*Source data:*
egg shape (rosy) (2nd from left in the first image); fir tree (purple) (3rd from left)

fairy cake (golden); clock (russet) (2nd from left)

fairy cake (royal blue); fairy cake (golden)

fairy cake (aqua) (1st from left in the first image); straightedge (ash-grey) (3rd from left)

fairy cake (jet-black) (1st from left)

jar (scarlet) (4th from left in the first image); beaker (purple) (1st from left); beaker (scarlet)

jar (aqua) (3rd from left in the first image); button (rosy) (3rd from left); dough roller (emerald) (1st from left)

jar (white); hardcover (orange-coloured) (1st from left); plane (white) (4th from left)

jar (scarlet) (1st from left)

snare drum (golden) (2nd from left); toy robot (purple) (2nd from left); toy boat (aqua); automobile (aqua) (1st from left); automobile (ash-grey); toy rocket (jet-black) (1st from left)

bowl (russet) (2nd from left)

*Task to carry out:* Set down each line exactly as it appears in the data.

*Response area:*
egg shape (rosy) (2nd from left in the first image); fir tree (purple) (3rd from left)

fairy cake (golden); clock (russet) (2nd from left)

fairy cake (royal blue); fairy cake (golden)

fairy cake (aqua) (1st from left in the first image); straightedge (ash-grey) (3rd from left)

fairy cake (jet-black) (1st from left)

jar (scarlet) (4th from left in the first image); beaker (purple) (1st from left); beaker (scarlet)

jar (aqua) (3rd from left in the first image); button (rosy) (3rd from left); dough roller (emerald) (1st from left)

jar (white); hardcover (orange-coloured) (1st from left); plane (white) (4th from left)

jar (scarlet) (1st from left)

snare drum (golden) (2nd from left); toy robot (purple) (2nd from left); toy boat (aqua); automobile (aqua) (1st from left); automobile (ash-grey); toy rocket (jet-black) (1st from left)

bowl (russet) (2nd from left)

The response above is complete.